▶ [What the task asks]: Leaving out the pictures, reproduce each record exactly and in full.

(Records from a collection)
_____

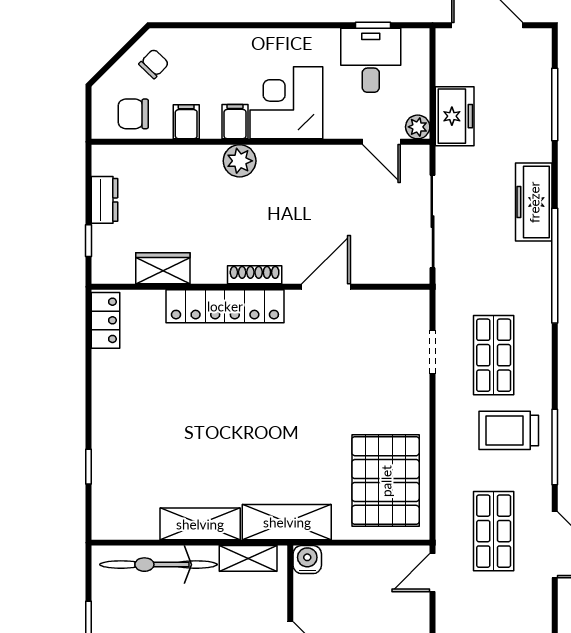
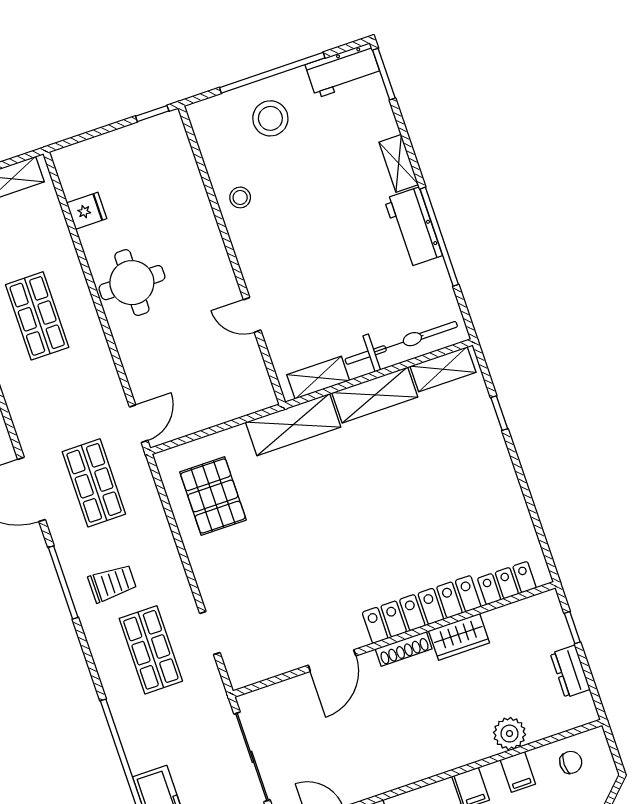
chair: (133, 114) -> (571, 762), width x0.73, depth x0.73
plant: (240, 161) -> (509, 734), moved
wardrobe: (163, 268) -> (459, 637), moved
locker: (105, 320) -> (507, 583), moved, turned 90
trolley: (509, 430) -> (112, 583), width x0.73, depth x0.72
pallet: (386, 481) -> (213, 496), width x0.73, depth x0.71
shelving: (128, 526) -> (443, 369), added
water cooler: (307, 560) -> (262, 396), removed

_____

▶ [Solution for this exercise]:
chair: (133, 114) -> (571, 762), width x0.73, depth x0.73
plant: (240, 161) -> (509, 734), moved
wardrobe: (163, 268) -> (459, 637), moved
locker: (105, 320) -> (507, 583), moved, turned 90
trolley: (509, 430) -> (112, 583), width x0.73, depth x0.72
pallet: (386, 481) -> (213, 496), width x0.73, depth x0.71
shelving: (128, 526) -> (443, 369), added
water cooler: (307, 560) -> (262, 396), removed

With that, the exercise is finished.